Dataset records section start

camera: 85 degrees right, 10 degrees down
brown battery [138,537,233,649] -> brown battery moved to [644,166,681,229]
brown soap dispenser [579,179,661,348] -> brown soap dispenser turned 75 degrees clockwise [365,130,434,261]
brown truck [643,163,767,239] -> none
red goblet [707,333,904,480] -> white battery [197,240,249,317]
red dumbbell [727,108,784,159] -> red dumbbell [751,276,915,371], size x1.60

Dataset records section end
Dataset records section start

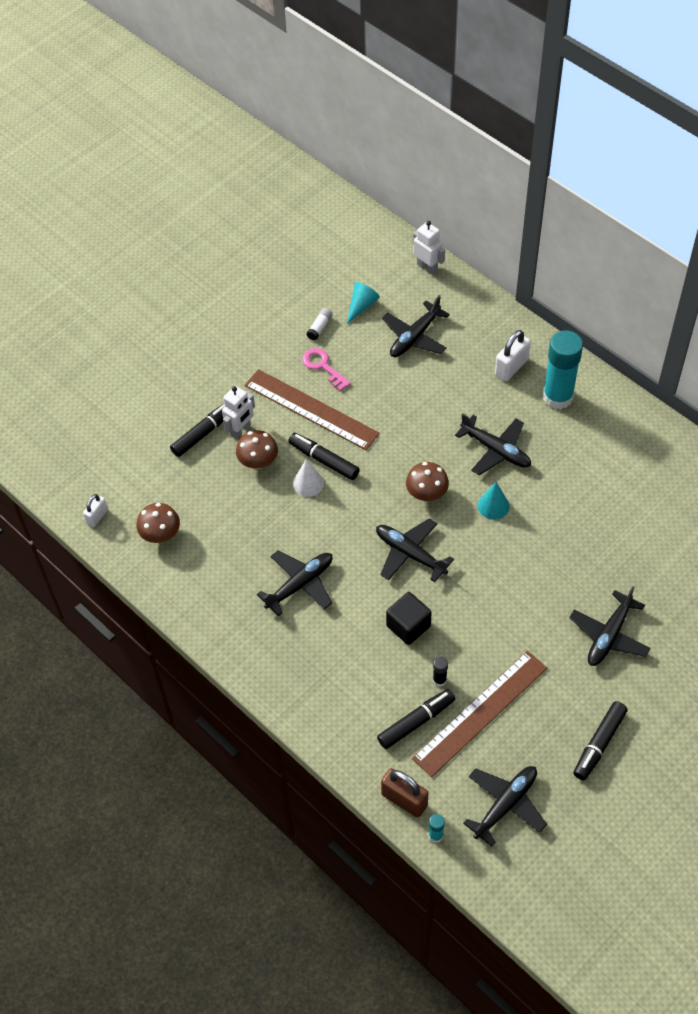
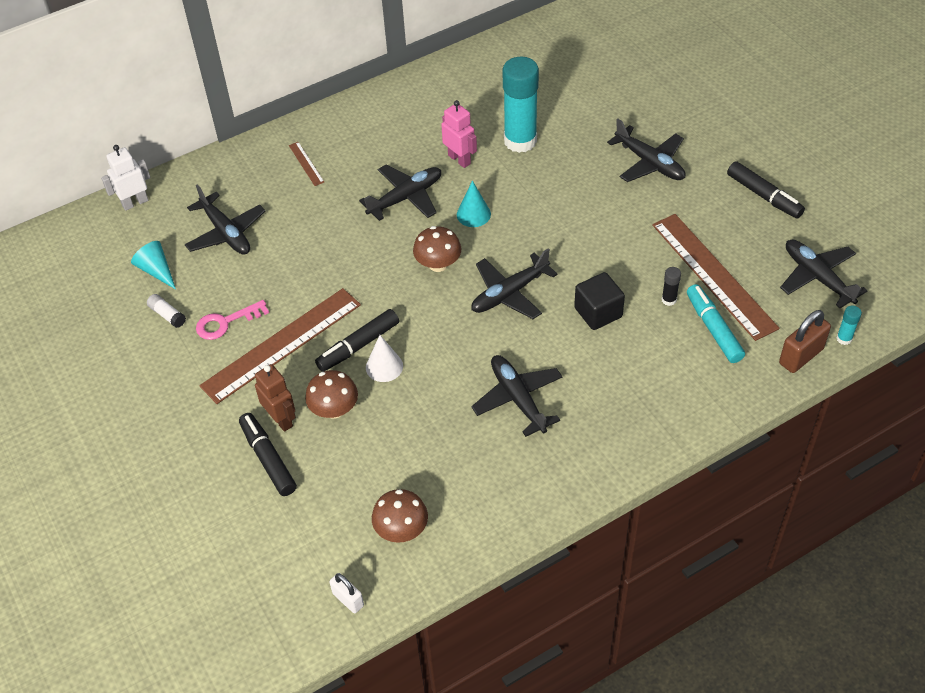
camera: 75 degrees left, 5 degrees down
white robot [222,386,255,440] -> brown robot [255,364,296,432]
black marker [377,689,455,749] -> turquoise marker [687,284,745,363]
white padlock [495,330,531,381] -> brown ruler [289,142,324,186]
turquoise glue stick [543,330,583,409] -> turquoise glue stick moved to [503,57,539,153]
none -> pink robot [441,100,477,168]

Dataset records section end

▶ Task goal:
Above this task is a listing. Restate, word for word and with nothing added, the lines from the one with "camera: 85 degrees right, 10 degrees down" through the one with "red dumbbell [727,108,784,159]".

▶ Your response:
camera: 85 degrees right, 10 degrees down
brown battery [138,537,233,649] -> brown battery moved to [644,166,681,229]
brown soap dispenser [579,179,661,348] -> brown soap dispenser turned 75 degrees clockwise [365,130,434,261]
brown truck [643,163,767,239] -> none
red goblet [707,333,904,480] -> white battery [197,240,249,317]
red dumbbell [727,108,784,159] -> red dumbbell [751,276,915,371], size x1.60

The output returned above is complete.